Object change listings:
-------------------------
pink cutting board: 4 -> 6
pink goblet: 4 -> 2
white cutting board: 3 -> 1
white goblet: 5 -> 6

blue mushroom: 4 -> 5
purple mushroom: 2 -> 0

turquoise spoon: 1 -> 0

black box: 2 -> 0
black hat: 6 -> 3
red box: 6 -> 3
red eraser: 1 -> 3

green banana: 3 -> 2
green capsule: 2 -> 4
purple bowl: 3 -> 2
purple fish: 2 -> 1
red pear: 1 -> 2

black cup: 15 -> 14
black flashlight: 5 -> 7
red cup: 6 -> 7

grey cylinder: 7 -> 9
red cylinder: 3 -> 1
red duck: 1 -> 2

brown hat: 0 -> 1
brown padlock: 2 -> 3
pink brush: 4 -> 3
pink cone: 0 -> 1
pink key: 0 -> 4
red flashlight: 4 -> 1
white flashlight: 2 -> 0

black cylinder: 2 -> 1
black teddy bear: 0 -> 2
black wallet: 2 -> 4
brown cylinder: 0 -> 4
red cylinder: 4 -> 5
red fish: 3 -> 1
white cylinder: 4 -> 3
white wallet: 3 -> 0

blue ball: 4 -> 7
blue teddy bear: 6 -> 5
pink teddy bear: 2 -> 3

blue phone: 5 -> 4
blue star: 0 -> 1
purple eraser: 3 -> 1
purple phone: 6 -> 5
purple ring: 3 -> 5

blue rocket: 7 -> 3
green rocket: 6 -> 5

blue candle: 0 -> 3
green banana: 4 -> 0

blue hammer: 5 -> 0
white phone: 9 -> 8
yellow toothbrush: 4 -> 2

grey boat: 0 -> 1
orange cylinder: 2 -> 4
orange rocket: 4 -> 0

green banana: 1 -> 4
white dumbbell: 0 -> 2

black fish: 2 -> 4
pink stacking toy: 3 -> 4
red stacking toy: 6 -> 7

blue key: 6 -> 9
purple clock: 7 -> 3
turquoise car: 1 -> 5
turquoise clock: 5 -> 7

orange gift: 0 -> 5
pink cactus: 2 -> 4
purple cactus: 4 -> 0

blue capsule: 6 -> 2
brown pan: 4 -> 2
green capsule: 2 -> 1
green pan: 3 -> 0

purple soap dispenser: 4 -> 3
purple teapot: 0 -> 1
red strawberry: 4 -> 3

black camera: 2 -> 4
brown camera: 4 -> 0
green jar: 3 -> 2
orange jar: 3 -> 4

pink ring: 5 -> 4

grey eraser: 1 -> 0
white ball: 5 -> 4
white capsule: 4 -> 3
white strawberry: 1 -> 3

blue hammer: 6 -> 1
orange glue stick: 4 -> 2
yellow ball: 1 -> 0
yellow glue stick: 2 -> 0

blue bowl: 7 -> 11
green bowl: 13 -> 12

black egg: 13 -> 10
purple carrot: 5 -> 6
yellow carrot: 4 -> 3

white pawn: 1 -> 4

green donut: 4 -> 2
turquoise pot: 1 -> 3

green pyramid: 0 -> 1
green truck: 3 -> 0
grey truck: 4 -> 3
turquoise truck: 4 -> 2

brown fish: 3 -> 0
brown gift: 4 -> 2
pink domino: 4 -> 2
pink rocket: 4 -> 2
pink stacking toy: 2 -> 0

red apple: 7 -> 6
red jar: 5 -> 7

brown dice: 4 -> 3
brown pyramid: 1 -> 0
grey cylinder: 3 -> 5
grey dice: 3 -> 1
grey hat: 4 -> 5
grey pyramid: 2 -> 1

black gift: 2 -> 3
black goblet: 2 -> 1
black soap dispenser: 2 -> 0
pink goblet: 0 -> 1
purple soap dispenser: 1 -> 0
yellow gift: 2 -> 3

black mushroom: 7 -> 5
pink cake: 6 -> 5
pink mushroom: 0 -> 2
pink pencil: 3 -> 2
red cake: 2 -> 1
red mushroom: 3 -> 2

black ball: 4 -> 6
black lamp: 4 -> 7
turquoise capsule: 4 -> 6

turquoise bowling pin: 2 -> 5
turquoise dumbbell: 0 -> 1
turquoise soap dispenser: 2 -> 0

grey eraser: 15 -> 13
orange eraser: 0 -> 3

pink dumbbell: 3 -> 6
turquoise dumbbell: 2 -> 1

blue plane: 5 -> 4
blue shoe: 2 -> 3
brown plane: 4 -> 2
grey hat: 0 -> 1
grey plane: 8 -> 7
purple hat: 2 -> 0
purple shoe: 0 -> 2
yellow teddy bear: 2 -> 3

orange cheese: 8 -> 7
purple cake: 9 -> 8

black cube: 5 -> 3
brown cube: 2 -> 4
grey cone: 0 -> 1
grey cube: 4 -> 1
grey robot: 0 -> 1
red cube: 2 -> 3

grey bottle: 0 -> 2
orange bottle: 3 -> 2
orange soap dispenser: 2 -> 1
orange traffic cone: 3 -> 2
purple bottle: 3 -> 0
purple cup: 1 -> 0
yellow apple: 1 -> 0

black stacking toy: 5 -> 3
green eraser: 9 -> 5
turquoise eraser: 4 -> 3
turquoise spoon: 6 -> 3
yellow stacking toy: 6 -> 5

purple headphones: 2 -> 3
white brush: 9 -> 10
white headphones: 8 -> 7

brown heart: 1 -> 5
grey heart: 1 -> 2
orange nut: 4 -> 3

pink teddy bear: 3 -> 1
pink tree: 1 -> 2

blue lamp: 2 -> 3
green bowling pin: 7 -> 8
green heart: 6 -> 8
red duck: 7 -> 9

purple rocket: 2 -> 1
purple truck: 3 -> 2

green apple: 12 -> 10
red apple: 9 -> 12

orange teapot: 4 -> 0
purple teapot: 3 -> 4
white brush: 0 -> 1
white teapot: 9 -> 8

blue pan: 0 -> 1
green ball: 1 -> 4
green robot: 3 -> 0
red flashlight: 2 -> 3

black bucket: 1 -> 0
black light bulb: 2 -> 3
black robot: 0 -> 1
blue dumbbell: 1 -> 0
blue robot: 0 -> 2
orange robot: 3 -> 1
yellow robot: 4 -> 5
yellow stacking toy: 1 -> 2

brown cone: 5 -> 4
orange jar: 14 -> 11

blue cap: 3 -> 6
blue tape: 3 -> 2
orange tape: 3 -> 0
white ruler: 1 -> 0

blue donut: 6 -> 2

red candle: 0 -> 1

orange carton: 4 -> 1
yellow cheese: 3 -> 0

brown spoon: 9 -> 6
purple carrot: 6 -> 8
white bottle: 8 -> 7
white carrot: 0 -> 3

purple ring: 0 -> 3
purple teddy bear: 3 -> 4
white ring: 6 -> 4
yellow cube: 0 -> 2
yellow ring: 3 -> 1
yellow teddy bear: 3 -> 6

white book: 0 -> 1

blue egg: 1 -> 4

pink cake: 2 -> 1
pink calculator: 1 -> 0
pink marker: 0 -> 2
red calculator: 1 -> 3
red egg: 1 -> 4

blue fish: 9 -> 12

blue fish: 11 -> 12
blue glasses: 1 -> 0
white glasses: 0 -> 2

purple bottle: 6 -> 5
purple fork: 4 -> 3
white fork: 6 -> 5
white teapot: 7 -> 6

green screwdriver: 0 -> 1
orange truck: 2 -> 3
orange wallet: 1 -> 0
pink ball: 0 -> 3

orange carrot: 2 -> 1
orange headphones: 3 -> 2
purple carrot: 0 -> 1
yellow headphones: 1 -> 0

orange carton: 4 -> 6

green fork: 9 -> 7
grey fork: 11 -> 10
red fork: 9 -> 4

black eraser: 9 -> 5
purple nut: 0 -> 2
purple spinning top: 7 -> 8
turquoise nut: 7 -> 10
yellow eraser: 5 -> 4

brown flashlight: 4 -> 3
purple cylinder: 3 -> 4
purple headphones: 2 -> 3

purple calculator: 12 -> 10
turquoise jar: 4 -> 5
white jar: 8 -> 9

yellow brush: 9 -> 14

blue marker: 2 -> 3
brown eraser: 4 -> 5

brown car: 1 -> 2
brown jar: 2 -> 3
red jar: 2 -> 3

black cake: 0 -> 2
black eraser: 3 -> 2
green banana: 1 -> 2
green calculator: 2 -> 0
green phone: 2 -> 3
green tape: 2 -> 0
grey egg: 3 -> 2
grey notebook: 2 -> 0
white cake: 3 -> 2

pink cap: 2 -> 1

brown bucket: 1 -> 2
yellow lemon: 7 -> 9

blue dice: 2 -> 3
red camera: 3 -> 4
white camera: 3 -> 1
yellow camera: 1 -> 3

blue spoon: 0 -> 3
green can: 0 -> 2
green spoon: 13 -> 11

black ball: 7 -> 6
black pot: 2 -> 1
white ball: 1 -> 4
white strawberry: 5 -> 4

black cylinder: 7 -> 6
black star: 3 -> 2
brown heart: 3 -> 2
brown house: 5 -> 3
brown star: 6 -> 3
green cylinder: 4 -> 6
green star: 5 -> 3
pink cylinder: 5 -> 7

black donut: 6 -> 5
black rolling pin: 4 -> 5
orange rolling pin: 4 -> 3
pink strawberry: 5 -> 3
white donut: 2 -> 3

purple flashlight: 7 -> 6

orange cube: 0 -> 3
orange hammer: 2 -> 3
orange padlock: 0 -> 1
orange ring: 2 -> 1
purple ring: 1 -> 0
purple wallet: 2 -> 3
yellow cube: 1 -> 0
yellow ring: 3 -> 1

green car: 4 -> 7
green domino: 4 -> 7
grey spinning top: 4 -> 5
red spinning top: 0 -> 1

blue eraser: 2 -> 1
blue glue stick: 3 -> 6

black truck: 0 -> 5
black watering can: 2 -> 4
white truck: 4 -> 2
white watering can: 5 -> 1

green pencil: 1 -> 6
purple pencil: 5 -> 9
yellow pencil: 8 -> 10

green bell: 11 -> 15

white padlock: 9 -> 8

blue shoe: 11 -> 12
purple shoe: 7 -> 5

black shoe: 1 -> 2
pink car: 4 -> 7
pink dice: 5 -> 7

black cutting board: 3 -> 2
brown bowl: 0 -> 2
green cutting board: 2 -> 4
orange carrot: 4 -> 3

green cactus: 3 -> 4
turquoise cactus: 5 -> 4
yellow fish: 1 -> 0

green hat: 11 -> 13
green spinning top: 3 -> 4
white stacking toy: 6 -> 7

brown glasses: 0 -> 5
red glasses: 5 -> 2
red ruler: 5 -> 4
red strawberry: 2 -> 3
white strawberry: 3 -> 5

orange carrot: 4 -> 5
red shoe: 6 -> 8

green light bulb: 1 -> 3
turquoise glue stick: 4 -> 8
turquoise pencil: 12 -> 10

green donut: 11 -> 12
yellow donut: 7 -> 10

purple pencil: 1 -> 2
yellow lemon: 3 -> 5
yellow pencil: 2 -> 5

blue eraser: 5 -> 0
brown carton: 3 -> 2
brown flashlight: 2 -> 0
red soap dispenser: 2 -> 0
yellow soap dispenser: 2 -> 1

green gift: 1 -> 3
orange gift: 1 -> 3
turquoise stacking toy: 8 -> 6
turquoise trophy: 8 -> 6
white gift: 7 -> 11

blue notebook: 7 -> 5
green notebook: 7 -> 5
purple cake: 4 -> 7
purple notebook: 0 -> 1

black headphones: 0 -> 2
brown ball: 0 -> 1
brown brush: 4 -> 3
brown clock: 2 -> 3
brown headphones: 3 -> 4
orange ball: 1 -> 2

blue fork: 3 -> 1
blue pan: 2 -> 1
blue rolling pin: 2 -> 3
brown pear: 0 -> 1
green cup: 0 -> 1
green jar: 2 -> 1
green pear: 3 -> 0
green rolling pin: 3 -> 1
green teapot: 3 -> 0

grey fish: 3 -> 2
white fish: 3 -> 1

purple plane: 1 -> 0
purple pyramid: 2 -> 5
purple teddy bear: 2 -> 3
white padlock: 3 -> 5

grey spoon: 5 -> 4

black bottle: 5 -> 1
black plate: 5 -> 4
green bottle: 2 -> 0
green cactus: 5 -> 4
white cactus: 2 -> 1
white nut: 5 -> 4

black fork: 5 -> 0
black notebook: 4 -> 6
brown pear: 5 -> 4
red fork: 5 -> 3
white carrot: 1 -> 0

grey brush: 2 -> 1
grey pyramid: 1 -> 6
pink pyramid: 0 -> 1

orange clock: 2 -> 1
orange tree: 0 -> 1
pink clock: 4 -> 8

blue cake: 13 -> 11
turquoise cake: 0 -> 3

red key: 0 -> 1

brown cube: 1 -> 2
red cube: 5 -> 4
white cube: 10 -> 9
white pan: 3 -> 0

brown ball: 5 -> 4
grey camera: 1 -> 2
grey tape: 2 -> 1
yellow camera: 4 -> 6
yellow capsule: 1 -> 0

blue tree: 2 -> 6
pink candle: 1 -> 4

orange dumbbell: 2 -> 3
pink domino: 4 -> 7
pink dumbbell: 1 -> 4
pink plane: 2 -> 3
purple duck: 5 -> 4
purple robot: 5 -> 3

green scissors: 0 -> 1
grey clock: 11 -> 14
-------------------------
TASK DIRECTIONS: From the records above, retype only the lines starting at the line that contains "black stacking toy: 5 -> 3" and ending at the line that contains "black eraser: 3 -> 2", both included.

TASK RESPONSE:
black stacking toy: 5 -> 3
green eraser: 9 -> 5
turquoise eraser: 4 -> 3
turquoise spoon: 6 -> 3
yellow stacking toy: 6 -> 5

purple headphones: 2 -> 3
white brush: 9 -> 10
white headphones: 8 -> 7

brown heart: 1 -> 5
grey heart: 1 -> 2
orange nut: 4 -> 3

pink teddy bear: 3 -> 1
pink tree: 1 -> 2

blue lamp: 2 -> 3
green bowling pin: 7 -> 8
green heart: 6 -> 8
red duck: 7 -> 9

purple rocket: 2 -> 1
purple truck: 3 -> 2

green apple: 12 -> 10
red apple: 9 -> 12

orange teapot: 4 -> 0
purple teapot: 3 -> 4
white brush: 0 -> 1
white teapot: 9 -> 8

blue pan: 0 -> 1
green ball: 1 -> 4
green robot: 3 -> 0
red flashlight: 2 -> 3

black bucket: 1 -> 0
black light bulb: 2 -> 3
black robot: 0 -> 1
blue dumbbell: 1 -> 0
blue robot: 0 -> 2
orange robot: 3 -> 1
yellow robot: 4 -> 5
yellow stacking toy: 1 -> 2

brown cone: 5 -> 4
orange jar: 14 -> 11

blue cap: 3 -> 6
blue tape: 3 -> 2
orange tape: 3 -> 0
white ruler: 1 -> 0

blue donut: 6 -> 2

red candle: 0 -> 1

orange carton: 4 -> 1
yellow cheese: 3 -> 0

brown spoon: 9 -> 6
purple carrot: 6 -> 8
white bottle: 8 -> 7
white carrot: 0 -> 3

purple ring: 0 -> 3
purple teddy bear: 3 -> 4
white ring: 6 -> 4
yellow cube: 0 -> 2
yellow ring: 3 -> 1
yellow teddy bear: 3 -> 6

white book: 0 -> 1

blue egg: 1 -> 4

pink cake: 2 -> 1
pink calculator: 1 -> 0
pink marker: 0 -> 2
red calculator: 1 -> 3
red egg: 1 -> 4

blue fish: 9 -> 12

blue fish: 11 -> 12
blue glasses: 1 -> 0
white glasses: 0 -> 2

purple bottle: 6 -> 5
purple fork: 4 -> 3
white fork: 6 -> 5
white teapot: 7 -> 6

green screwdriver: 0 -> 1
orange truck: 2 -> 3
orange wallet: 1 -> 0
pink ball: 0 -> 3

orange carrot: 2 -> 1
orange headphones: 3 -> 2
purple carrot: 0 -> 1
yellow headphones: 1 -> 0

orange carton: 4 -> 6

green fork: 9 -> 7
grey fork: 11 -> 10
red fork: 9 -> 4

black eraser: 9 -> 5
purple nut: 0 -> 2
purple spinning top: 7 -> 8
turquoise nut: 7 -> 10
yellow eraser: 5 -> 4

brown flashlight: 4 -> 3
purple cylinder: 3 -> 4
purple headphones: 2 -> 3

purple calculator: 12 -> 10
turquoise jar: 4 -> 5
white jar: 8 -> 9

yellow brush: 9 -> 14

blue marker: 2 -> 3
brown eraser: 4 -> 5

brown car: 1 -> 2
brown jar: 2 -> 3
red jar: 2 -> 3

black cake: 0 -> 2
black eraser: 3 -> 2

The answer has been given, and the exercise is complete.